◆ DIRECTIONS ◆
Find every line in the items below that contains the word "kern" and copy each such line.

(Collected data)
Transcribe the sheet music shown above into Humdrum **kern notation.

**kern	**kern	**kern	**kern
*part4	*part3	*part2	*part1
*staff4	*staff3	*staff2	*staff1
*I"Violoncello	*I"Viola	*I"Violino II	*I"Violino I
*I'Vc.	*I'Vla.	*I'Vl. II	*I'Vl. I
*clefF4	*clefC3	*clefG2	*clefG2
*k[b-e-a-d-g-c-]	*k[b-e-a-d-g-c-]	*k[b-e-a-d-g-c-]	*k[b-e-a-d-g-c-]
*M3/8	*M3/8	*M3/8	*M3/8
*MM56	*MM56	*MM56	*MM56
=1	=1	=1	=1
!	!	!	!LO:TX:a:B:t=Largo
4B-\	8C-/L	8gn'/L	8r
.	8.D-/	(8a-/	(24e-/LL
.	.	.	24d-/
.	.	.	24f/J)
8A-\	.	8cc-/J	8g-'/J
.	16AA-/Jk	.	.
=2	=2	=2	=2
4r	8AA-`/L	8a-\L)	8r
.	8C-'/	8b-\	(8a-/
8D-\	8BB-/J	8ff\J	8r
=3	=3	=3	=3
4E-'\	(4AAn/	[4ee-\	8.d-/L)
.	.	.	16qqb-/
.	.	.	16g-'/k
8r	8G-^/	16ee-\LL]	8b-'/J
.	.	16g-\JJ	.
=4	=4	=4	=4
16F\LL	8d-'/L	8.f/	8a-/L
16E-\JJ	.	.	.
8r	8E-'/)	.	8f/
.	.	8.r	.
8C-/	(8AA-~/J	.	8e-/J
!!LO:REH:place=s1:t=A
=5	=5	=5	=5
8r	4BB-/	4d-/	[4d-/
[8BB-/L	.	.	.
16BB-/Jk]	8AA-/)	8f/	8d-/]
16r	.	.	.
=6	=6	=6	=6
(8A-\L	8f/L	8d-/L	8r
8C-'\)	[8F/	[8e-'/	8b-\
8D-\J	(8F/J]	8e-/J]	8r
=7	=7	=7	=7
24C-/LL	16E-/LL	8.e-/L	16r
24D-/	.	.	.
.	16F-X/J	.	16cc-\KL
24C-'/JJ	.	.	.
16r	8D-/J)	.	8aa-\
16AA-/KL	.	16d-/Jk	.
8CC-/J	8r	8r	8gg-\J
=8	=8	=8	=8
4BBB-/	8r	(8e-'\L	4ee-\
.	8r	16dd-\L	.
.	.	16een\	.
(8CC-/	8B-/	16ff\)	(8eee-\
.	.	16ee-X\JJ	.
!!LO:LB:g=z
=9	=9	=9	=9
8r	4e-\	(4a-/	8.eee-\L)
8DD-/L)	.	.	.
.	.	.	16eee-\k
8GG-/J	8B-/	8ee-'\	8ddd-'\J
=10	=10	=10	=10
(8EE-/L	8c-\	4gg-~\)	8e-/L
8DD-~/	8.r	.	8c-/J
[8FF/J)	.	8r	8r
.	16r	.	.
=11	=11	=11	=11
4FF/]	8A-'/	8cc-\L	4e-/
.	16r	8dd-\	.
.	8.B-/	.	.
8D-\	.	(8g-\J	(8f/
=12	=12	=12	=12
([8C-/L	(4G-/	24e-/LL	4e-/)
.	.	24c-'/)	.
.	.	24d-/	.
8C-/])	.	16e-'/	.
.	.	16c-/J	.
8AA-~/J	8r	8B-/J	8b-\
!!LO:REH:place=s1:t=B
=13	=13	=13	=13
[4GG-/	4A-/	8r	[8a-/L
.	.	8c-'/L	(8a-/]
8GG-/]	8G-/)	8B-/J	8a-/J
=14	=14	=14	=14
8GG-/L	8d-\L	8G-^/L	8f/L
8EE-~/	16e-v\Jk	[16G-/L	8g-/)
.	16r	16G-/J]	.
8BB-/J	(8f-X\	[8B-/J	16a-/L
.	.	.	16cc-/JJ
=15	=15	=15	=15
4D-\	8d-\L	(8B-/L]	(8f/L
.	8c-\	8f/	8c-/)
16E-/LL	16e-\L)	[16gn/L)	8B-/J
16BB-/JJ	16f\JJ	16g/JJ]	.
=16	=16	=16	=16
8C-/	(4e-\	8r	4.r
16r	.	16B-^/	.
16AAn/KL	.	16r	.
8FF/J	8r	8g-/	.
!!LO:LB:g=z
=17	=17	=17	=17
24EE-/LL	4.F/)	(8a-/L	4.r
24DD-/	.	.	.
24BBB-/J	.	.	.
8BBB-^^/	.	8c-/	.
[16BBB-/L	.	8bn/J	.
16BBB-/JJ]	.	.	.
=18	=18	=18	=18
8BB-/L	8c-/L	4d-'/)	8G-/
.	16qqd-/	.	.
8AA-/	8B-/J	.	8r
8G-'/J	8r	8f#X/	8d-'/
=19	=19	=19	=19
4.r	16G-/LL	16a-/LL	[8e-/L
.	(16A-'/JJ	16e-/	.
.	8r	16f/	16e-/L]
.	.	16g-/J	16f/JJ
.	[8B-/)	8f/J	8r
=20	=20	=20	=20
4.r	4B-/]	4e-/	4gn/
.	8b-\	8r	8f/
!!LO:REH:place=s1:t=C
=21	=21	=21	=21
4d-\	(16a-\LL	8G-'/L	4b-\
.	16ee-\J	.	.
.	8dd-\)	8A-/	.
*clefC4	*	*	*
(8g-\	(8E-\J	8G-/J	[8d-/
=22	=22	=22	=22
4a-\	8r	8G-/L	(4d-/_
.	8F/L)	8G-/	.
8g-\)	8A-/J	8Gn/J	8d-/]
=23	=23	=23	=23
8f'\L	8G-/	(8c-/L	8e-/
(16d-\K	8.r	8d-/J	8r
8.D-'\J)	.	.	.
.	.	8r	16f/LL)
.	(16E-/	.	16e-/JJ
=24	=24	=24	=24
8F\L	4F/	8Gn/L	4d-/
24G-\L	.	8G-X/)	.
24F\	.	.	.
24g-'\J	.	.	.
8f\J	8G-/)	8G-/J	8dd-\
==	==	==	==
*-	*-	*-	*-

◆ OUTPUT ◆
Transcribe the sheet music shown above into Humdrum **kern notation.
**kern	**kern	**kern	**kern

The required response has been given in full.